Task goal
For each line of the data below that contains "square", return that line.

Data section

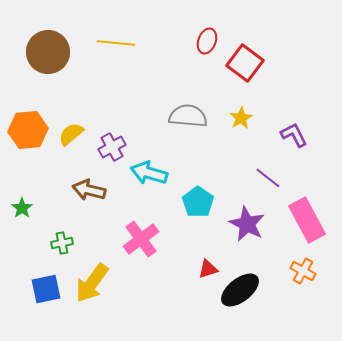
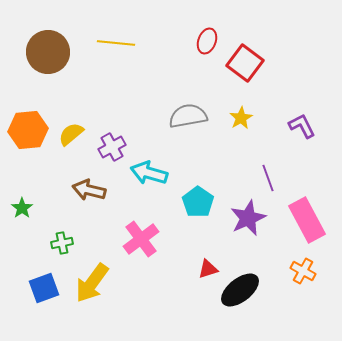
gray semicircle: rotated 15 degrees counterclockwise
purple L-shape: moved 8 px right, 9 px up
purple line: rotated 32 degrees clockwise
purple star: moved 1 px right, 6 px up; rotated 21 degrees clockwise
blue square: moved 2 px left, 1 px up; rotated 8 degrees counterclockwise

==

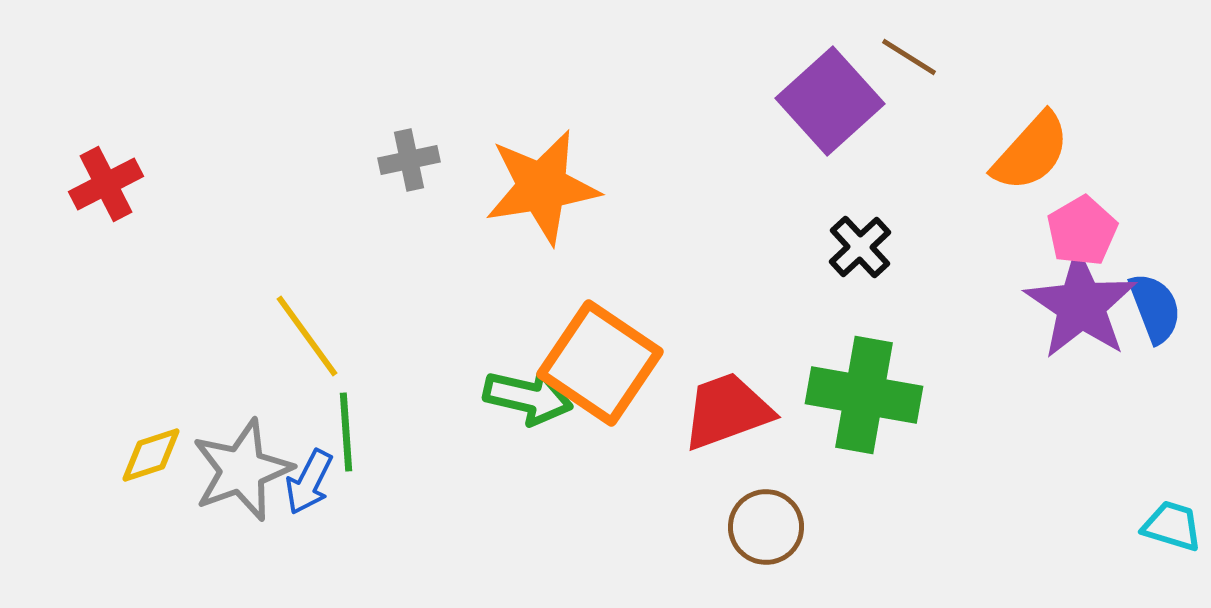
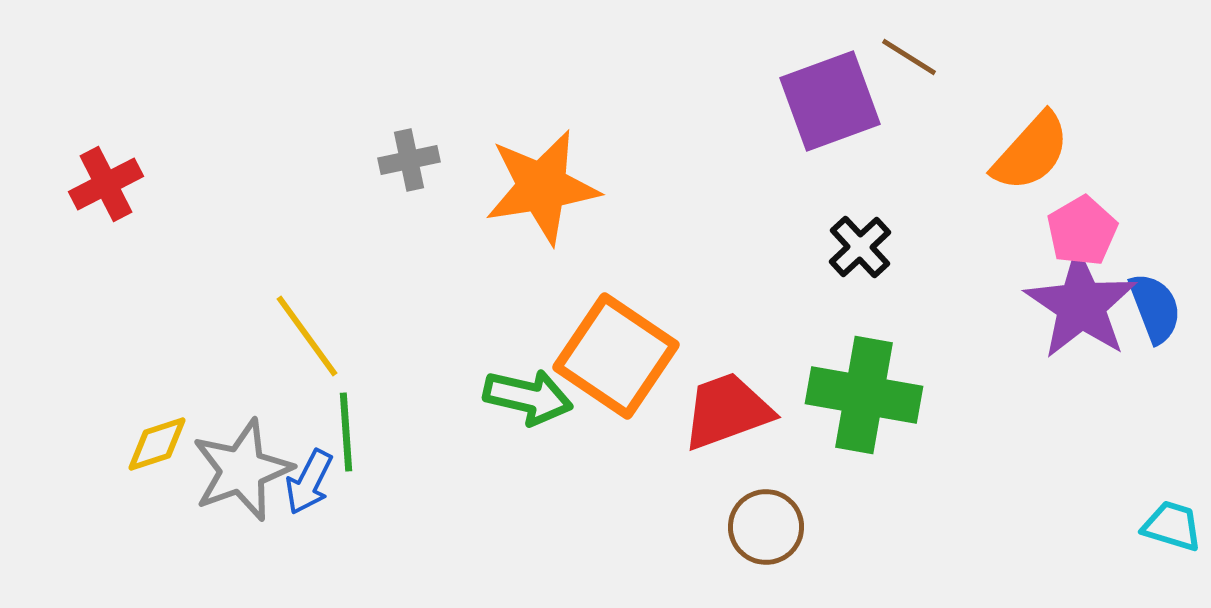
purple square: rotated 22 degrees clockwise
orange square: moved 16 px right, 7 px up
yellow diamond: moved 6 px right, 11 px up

Answer to this exercise
blue square: moved 2 px left, 1 px up; rotated 8 degrees counterclockwise
purple square: rotated 22 degrees clockwise
orange square: moved 16 px right, 7 px up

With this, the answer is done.